▸ **MATERIAL PROVIDED**:
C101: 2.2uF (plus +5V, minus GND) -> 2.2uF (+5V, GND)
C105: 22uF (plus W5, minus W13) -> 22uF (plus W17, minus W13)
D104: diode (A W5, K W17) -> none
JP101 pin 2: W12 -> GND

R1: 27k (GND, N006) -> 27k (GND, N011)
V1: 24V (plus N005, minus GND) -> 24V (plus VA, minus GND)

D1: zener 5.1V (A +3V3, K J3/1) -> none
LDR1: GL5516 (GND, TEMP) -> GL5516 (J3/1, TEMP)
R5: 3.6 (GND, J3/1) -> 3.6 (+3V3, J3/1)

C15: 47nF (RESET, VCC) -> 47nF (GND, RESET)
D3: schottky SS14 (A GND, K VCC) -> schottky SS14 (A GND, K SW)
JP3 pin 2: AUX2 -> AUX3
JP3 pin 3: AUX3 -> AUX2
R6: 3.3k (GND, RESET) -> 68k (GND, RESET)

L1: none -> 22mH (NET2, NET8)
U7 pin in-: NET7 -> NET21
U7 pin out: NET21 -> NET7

▸ **PROBLEM DESCRIPTION**: Every line in the records above with the string "none" in it should be shown.

▸ **EXERCISE RESPONSE**:
D104: diode (A W5, K W17) -> none
D1: zener 5.1V (A +3V3, K J3/1) -> none
L1: none -> 22mH (NET2, NET8)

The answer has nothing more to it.